PROBLEM: Your answer consists of the lines in the data that contain "track". Copy each of them.

### SUPPLIED MATERIAL ###

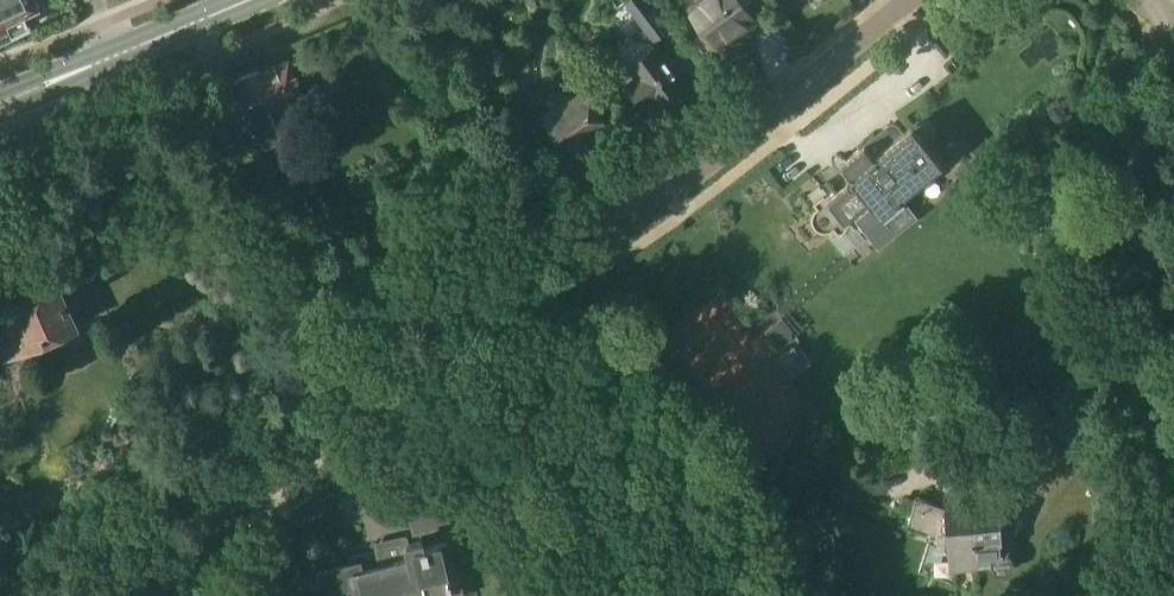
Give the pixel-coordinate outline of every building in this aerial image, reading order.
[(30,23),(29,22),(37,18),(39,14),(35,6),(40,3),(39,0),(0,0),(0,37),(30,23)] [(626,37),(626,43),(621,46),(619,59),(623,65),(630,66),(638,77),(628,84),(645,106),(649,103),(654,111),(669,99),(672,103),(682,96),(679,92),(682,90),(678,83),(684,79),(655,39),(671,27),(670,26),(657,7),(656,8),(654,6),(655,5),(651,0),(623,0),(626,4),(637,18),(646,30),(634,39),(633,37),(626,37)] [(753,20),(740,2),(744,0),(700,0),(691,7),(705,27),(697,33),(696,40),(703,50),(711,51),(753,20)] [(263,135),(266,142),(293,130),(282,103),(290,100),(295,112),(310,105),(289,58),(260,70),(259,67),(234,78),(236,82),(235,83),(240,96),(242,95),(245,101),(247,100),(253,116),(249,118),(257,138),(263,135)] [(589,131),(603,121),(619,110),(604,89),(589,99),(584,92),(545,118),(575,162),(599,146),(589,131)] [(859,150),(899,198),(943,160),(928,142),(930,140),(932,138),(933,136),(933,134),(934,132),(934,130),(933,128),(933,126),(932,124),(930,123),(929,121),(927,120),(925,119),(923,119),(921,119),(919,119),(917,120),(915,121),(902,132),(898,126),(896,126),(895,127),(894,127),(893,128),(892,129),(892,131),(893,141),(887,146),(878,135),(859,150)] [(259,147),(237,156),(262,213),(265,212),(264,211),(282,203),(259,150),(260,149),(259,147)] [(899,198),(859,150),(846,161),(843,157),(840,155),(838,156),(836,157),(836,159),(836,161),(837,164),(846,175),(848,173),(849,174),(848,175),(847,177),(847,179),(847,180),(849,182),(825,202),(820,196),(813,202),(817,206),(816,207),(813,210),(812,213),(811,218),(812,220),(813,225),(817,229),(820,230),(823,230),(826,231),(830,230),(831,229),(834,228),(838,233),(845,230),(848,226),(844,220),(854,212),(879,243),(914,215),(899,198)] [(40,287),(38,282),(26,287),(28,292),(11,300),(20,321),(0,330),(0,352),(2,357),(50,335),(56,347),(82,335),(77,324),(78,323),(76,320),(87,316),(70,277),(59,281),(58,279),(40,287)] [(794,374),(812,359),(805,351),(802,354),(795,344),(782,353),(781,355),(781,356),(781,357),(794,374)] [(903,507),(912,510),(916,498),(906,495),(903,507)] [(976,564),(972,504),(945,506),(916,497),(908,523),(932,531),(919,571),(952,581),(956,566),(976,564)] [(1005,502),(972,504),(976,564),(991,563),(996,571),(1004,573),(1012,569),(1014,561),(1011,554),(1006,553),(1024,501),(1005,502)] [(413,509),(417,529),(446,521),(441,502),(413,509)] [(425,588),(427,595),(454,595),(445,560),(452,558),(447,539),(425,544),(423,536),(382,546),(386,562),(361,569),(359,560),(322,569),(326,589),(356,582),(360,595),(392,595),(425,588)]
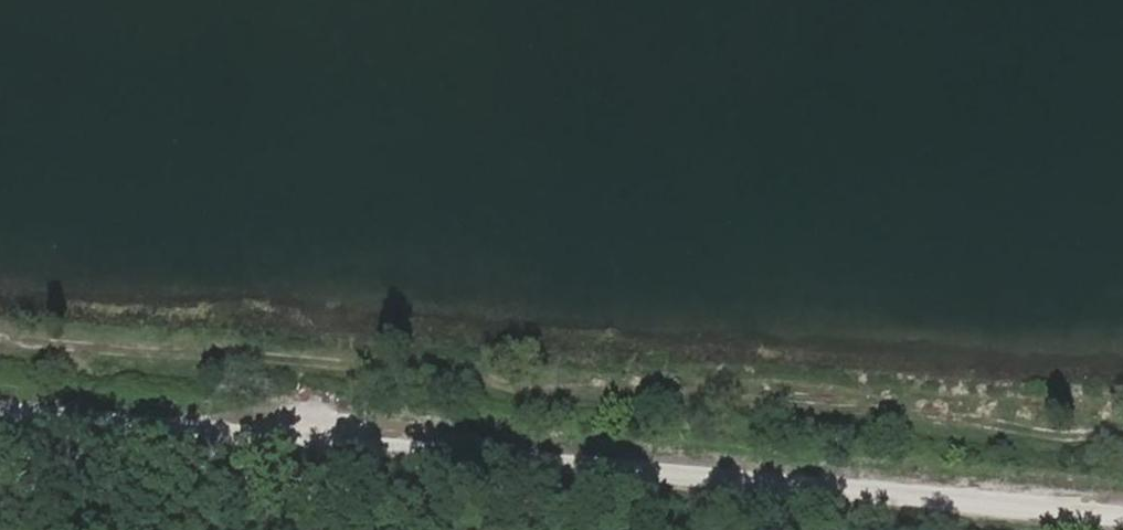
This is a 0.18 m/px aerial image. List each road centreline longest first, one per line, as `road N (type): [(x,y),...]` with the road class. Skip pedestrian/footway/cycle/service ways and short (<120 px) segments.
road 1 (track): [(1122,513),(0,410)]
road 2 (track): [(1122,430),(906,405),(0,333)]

###

WRITTEN ANSWER:
road 1 (track): [(1122,513),(0,410)]
road 2 (track): [(1122,430),(906,405),(0,333)]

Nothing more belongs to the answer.